- Exercise:
Identify every line in the records below that contains the word "notebook", and reproduce each one.

- Records shown:
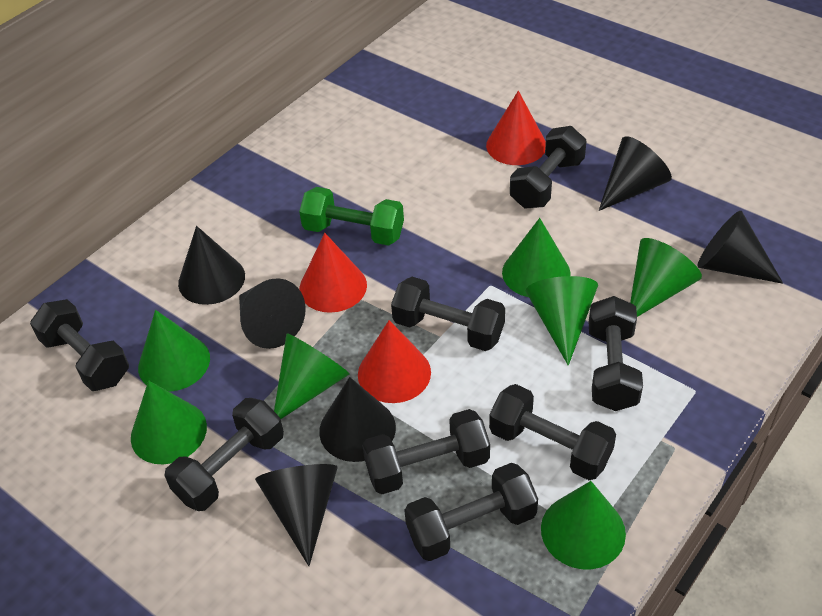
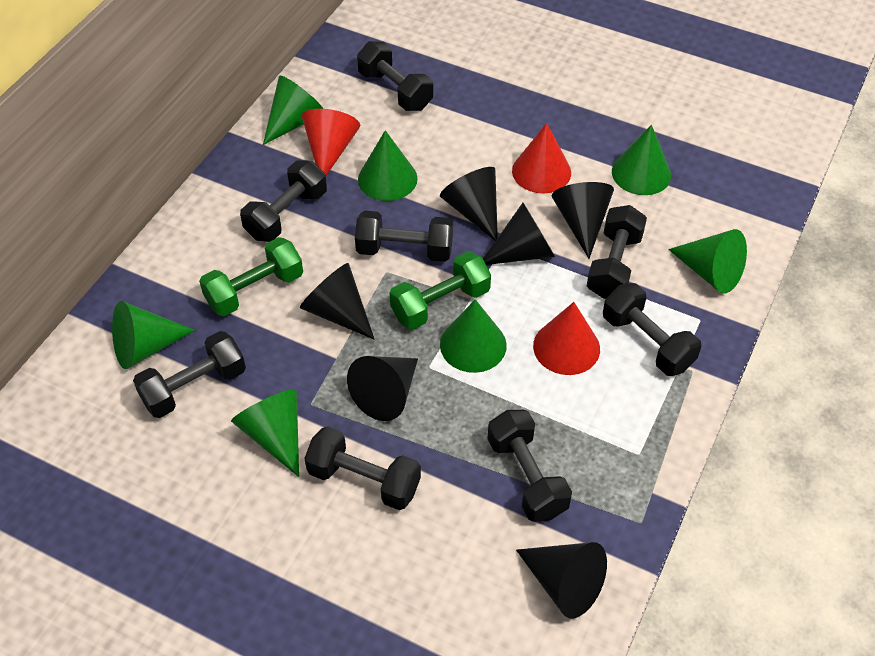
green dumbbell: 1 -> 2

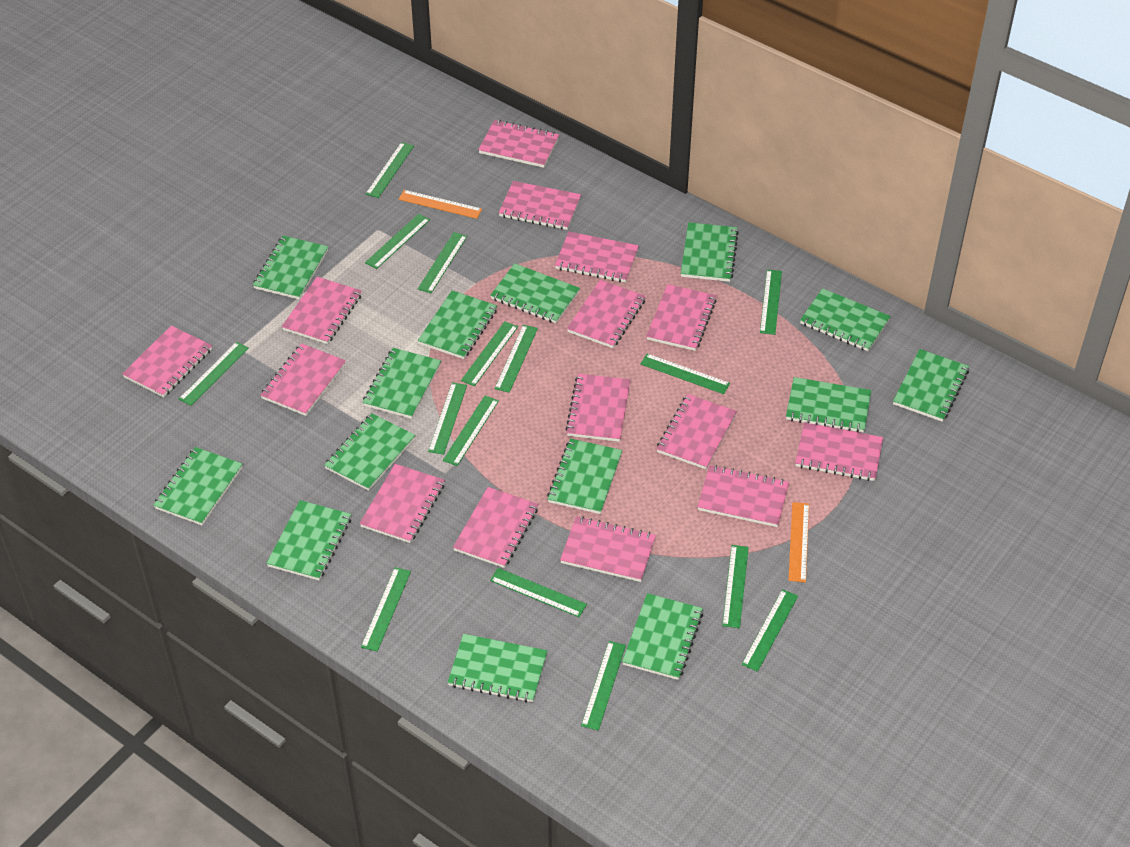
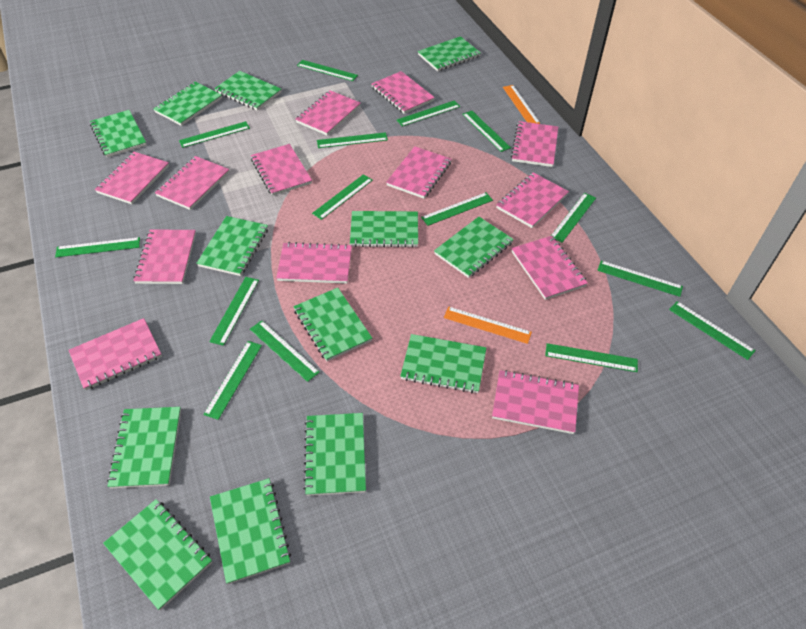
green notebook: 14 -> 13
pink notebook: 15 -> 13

---

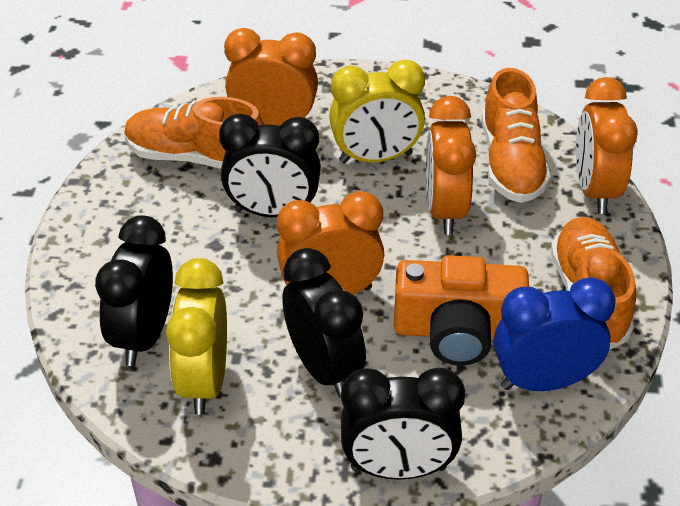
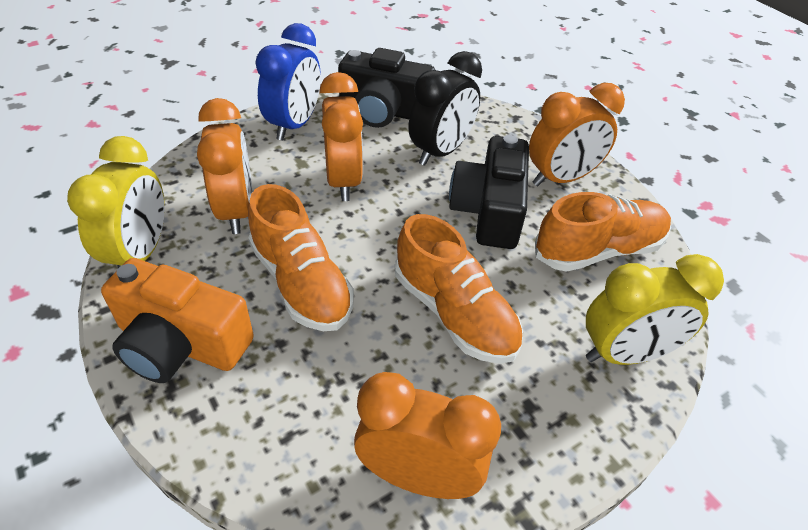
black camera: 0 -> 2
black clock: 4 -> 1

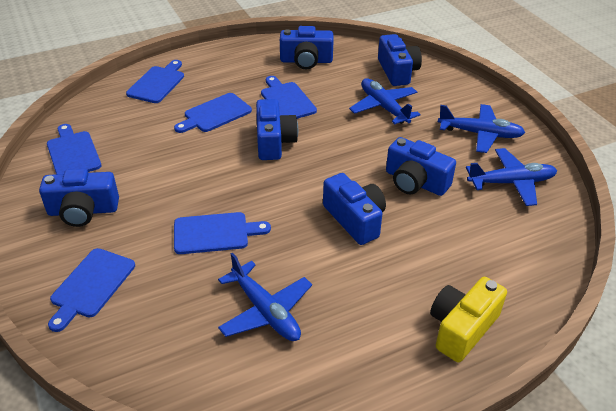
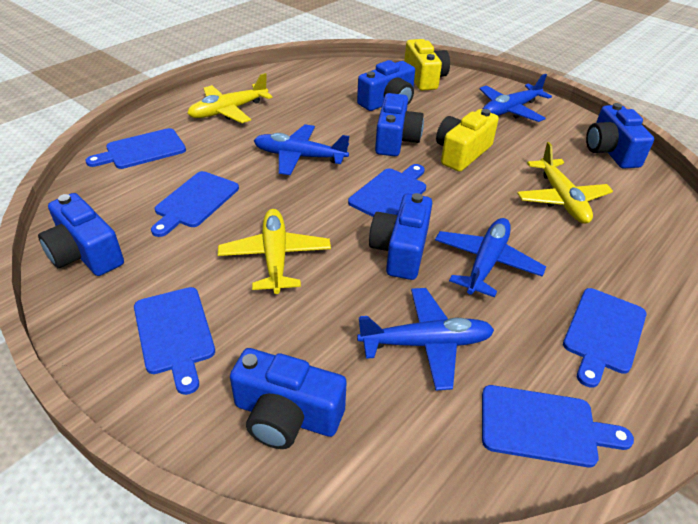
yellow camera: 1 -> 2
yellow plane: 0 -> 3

- Task solution:
green notebook: 14 -> 13
pink notebook: 15 -> 13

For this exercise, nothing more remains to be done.